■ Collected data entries
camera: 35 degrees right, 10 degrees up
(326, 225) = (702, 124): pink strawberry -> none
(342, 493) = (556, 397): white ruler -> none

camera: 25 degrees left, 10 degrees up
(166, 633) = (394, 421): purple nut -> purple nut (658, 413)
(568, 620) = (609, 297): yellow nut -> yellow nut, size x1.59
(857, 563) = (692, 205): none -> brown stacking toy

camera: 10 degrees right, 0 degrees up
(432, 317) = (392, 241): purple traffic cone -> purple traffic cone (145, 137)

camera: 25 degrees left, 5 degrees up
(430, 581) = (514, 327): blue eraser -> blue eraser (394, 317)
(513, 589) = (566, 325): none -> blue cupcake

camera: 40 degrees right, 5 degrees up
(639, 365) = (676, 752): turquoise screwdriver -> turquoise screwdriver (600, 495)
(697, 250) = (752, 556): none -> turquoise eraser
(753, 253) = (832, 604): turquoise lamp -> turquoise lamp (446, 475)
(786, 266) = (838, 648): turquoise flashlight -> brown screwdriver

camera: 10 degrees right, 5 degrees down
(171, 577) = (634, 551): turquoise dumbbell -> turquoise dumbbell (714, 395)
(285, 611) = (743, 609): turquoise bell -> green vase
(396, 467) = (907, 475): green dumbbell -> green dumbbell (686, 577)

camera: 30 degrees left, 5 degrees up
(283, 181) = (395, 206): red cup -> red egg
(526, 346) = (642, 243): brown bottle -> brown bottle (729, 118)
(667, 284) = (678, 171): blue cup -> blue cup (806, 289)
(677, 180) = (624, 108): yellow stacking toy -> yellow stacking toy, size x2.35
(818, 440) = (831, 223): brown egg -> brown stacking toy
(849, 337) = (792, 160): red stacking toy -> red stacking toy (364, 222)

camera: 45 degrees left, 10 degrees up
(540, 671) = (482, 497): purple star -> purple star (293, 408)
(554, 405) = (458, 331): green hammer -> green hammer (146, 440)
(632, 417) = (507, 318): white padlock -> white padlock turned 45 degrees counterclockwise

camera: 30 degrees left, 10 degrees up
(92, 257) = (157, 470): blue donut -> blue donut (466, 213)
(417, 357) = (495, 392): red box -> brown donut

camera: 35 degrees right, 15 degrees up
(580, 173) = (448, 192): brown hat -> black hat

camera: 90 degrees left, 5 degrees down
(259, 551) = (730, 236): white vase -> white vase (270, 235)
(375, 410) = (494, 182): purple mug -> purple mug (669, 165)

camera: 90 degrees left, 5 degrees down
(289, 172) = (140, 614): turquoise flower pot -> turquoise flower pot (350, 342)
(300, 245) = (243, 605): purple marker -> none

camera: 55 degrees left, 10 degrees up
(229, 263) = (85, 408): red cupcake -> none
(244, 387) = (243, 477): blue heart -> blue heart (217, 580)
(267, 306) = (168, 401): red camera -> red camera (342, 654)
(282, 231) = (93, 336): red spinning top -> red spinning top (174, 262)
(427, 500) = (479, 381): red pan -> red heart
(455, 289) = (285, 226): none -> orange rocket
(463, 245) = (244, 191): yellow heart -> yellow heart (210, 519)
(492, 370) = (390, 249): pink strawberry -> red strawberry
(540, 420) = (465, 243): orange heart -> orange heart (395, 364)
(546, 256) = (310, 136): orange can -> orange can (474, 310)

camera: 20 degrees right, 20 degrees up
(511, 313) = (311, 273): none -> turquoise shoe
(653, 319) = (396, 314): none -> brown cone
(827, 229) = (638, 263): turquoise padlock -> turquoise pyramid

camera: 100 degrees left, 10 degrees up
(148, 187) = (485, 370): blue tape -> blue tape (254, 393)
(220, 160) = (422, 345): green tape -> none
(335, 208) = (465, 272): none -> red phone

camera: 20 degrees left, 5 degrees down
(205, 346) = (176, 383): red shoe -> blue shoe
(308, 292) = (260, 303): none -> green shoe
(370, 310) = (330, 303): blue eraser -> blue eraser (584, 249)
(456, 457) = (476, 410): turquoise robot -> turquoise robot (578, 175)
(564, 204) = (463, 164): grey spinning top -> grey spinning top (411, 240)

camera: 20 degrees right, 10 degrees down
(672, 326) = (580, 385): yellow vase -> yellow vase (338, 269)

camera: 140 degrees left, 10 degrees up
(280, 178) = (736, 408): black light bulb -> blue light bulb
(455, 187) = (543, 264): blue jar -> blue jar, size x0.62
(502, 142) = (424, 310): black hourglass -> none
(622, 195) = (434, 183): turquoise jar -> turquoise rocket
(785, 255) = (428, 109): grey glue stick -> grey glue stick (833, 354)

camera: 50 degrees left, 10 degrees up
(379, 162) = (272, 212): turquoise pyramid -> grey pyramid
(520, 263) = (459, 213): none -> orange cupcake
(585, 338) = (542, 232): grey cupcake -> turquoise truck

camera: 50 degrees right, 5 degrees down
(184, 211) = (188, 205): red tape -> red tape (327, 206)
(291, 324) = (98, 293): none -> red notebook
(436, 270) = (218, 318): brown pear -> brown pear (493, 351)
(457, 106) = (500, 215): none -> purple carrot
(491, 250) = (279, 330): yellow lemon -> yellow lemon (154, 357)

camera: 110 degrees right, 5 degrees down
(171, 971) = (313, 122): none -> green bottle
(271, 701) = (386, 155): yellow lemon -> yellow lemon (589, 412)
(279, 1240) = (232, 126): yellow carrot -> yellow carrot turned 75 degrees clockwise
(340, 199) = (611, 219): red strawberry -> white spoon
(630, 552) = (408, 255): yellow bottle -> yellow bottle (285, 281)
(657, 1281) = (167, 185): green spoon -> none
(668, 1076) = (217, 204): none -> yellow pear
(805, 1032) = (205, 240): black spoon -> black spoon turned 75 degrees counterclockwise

■ Description of the task
Write out exactly the final stretch of the records: the line containing "(630, 552) = (408, 255): yellow" and every line after it, through the last, and nothing else.

■ Task answer
(630, 552) = (408, 255): yellow bottle -> yellow bottle (285, 281)
(657, 1281) = (167, 185): green spoon -> none
(668, 1076) = (217, 204): none -> yellow pear
(805, 1032) = (205, 240): black spoon -> black spoon turned 75 degrees counterclockwise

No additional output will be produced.